PROBLEM STATEMENT - Please write out only the lines from the line with "D2: none -> schottky BAT85 (A n5, K GND)" to the line with "R2: 2.7k (GND, U1/in+) -> 5.1k (GND, U1/in+)", inclusive, exactly as they stand below, without the pictures.

(Items from a data source)
◇ ◇ ◇ ◇
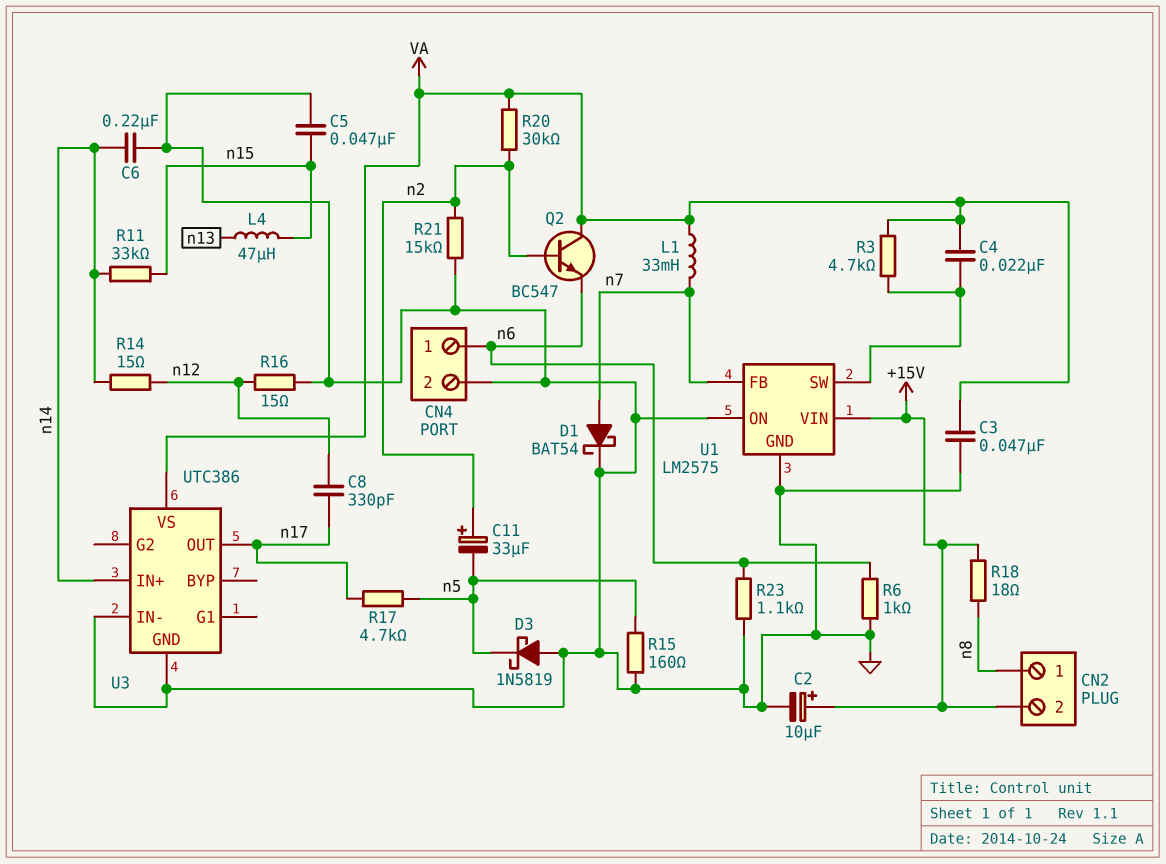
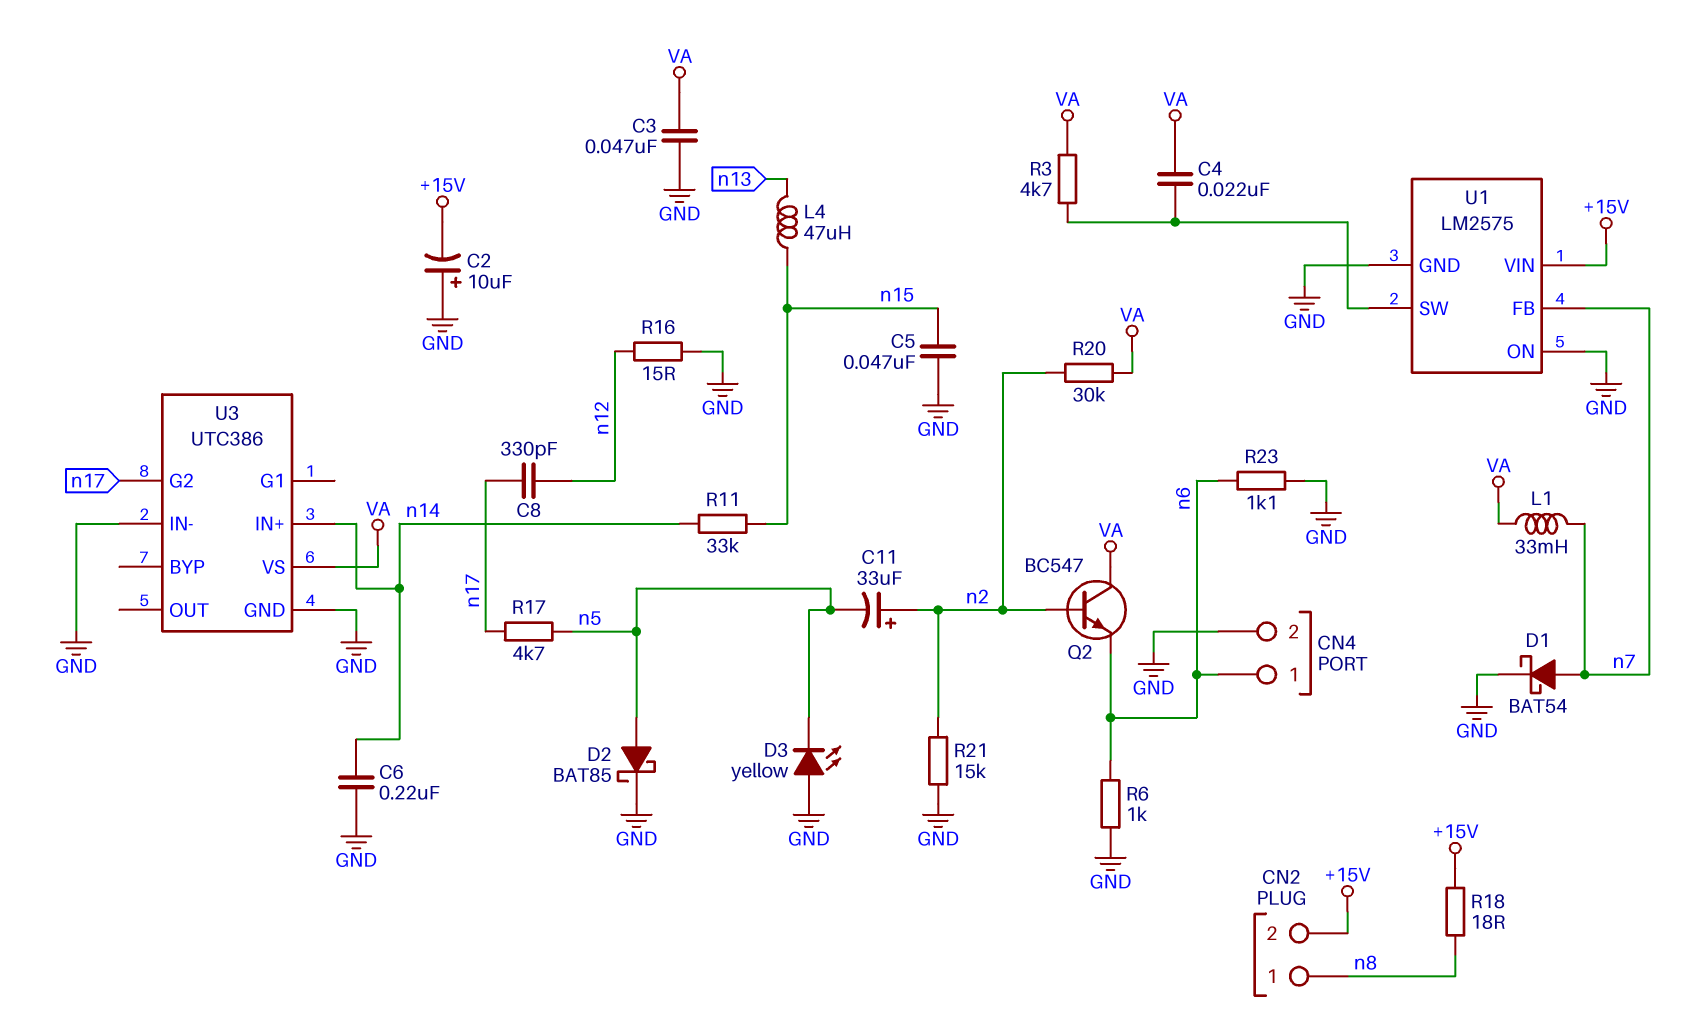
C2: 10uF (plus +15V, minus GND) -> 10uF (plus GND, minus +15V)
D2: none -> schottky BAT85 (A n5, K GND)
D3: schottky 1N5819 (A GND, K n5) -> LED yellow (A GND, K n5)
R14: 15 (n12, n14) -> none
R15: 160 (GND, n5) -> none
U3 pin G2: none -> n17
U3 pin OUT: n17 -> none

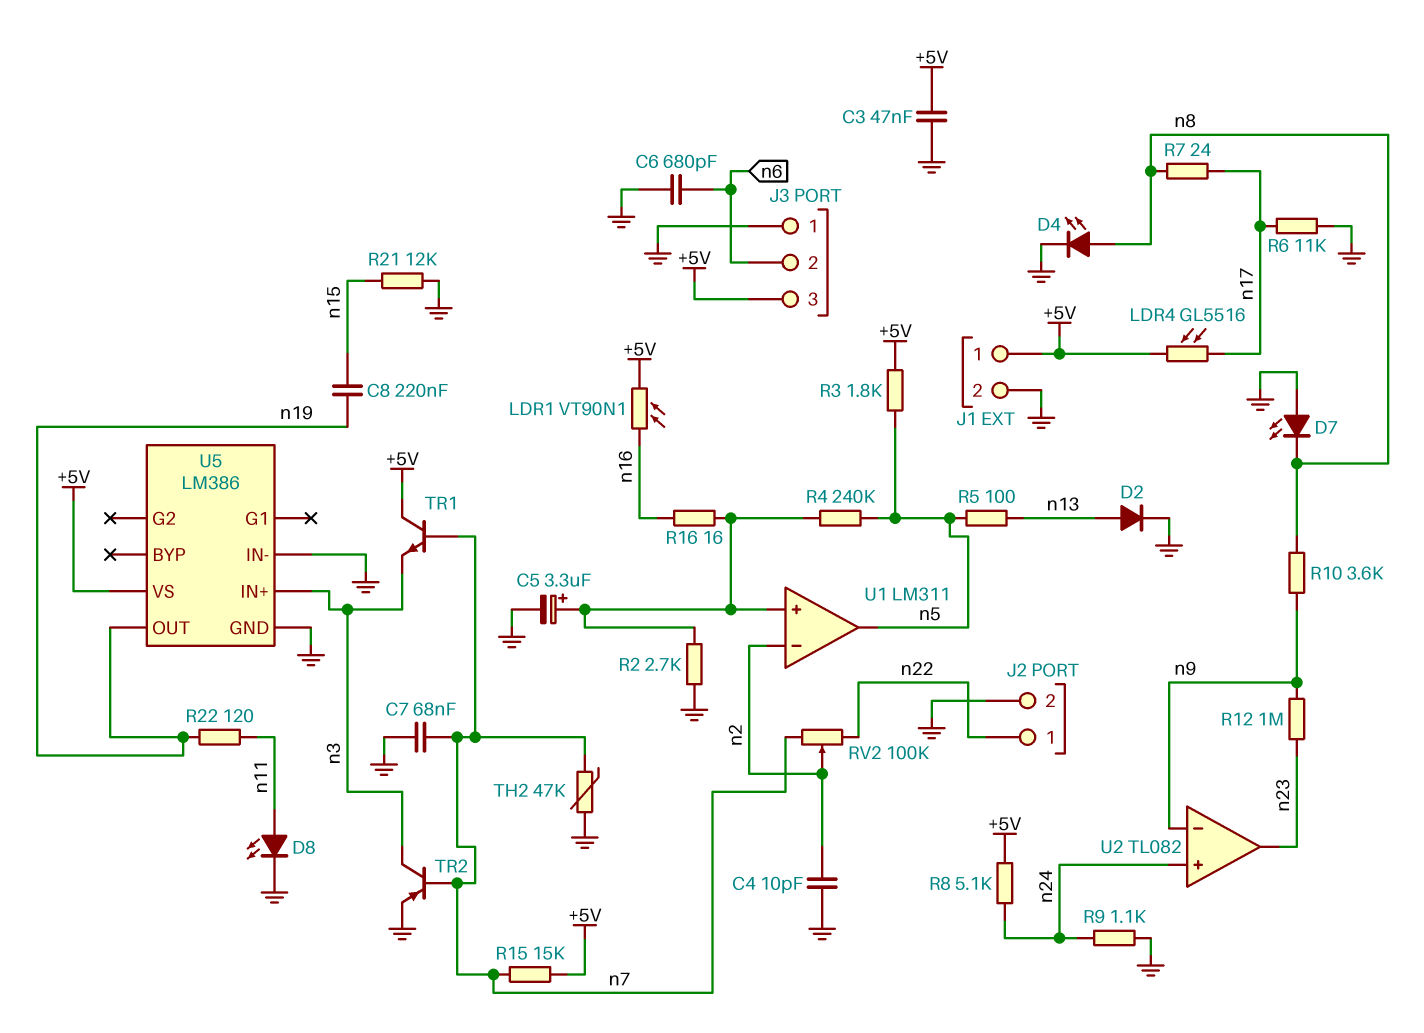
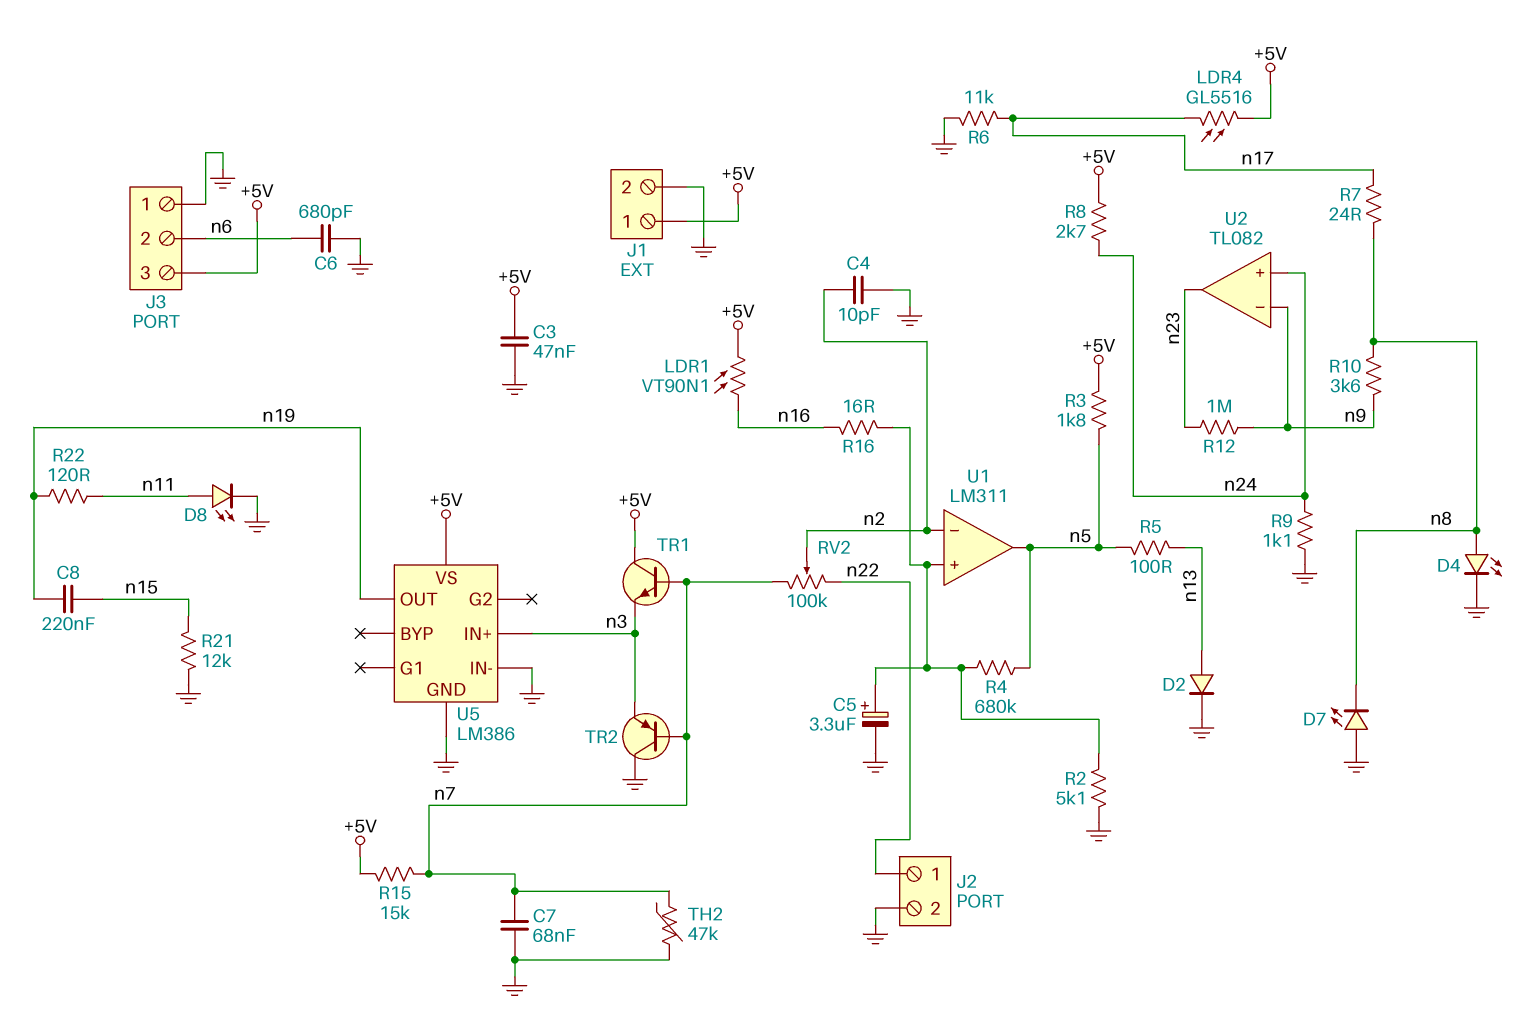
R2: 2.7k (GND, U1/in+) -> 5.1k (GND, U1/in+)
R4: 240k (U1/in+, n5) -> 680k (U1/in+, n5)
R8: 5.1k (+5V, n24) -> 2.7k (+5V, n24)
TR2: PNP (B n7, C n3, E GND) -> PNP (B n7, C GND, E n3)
◇ ◇ ◇ ◇
YOUR SOLUTION -
D2: none -> schottky BAT85 (A n5, K GND)
D3: schottky 1N5819 (A GND, K n5) -> LED yellow (A GND, K n5)
R14: 15 (n12, n14) -> none
R15: 160 (GND, n5) -> none
U3 pin G2: none -> n17
U3 pin OUT: n17 -> none

R2: 2.7k (GND, U1/in+) -> 5.1k (GND, U1/in+)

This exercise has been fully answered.